*Exercise instructions*: Copy word for word, please, the lines of the entries below running from the one containing "pink triangle: (163, 507)" to the one containing "pink star: (52, 29) -> (41, 31), moved", both ends included.

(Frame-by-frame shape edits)

☆ ☆ ☆ ☆

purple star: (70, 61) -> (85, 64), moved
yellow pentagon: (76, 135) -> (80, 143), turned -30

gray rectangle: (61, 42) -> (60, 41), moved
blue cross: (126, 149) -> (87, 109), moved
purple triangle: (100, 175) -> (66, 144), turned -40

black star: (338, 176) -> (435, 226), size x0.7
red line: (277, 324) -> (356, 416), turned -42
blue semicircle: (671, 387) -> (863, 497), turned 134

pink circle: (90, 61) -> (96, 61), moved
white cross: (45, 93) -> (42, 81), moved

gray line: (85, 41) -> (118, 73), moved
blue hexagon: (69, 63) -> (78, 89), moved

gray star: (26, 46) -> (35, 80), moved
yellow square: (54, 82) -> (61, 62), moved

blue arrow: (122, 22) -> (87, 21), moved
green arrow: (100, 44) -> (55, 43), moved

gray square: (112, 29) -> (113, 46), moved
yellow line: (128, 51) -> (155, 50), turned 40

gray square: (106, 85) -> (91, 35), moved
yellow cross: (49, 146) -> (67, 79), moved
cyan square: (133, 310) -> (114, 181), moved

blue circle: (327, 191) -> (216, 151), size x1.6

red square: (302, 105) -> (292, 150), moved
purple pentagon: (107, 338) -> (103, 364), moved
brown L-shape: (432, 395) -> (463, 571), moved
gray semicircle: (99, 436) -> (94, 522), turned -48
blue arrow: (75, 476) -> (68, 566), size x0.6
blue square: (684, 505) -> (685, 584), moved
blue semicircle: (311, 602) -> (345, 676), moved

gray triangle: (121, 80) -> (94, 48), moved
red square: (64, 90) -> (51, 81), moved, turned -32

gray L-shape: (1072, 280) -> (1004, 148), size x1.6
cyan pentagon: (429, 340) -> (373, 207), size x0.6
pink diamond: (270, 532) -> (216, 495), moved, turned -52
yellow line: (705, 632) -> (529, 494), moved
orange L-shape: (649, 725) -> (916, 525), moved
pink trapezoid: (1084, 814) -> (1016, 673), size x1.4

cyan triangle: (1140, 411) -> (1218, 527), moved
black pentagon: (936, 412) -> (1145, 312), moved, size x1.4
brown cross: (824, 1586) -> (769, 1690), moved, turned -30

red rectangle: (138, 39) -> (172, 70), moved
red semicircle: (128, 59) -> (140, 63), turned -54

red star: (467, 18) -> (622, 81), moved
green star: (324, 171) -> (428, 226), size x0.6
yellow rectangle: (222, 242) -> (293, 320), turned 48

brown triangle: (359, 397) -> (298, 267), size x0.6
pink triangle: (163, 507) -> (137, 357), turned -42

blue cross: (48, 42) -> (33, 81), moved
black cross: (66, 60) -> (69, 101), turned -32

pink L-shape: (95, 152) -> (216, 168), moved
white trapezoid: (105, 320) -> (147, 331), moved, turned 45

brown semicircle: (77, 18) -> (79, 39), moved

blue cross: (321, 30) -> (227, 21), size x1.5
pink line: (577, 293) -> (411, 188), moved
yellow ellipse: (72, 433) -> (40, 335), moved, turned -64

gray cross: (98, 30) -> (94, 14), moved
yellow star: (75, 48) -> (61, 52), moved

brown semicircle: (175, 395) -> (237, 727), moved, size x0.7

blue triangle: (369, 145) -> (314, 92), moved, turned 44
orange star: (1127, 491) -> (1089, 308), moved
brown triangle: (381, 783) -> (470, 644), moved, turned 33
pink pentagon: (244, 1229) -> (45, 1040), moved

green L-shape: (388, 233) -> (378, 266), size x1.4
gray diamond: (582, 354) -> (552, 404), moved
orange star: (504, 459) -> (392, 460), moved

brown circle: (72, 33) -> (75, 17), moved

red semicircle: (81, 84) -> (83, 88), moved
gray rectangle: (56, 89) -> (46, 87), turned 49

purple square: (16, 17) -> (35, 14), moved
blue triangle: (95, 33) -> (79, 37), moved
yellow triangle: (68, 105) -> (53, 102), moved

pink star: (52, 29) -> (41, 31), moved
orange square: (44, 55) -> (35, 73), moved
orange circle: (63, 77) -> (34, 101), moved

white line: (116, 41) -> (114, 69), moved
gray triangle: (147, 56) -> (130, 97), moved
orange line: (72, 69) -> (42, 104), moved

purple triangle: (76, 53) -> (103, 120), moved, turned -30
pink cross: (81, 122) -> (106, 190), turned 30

☆ ☆ ☆ ☆

*Output*:
pink triangle: (163, 507) -> (137, 357), turned -42

blue cross: (48, 42) -> (33, 81), moved
black cross: (66, 60) -> (69, 101), turned -32

pink L-shape: (95, 152) -> (216, 168), moved
white trapezoid: (105, 320) -> (147, 331), moved, turned 45

brown semicircle: (77, 18) -> (79, 39), moved

blue cross: (321, 30) -> (227, 21), size x1.5
pink line: (577, 293) -> (411, 188), moved
yellow ellipse: (72, 433) -> (40, 335), moved, turned -64

gray cross: (98, 30) -> (94, 14), moved
yellow star: (75, 48) -> (61, 52), moved

brown semicircle: (175, 395) -> (237, 727), moved, size x0.7

blue triangle: (369, 145) -> (314, 92), moved, turned 44
orange star: (1127, 491) -> (1089, 308), moved
brown triangle: (381, 783) -> (470, 644), moved, turned 33
pink pentagon: (244, 1229) -> (45, 1040), moved

green L-shape: (388, 233) -> (378, 266), size x1.4
gray diamond: (582, 354) -> (552, 404), moved
orange star: (504, 459) -> (392, 460), moved

brown circle: (72, 33) -> (75, 17), moved

red semicircle: (81, 84) -> (83, 88), moved
gray rectangle: (56, 89) -> (46, 87), turned 49

purple square: (16, 17) -> (35, 14), moved
blue triangle: (95, 33) -> (79, 37), moved
yellow triangle: (68, 105) -> (53, 102), moved

pink star: (52, 29) -> (41, 31), moved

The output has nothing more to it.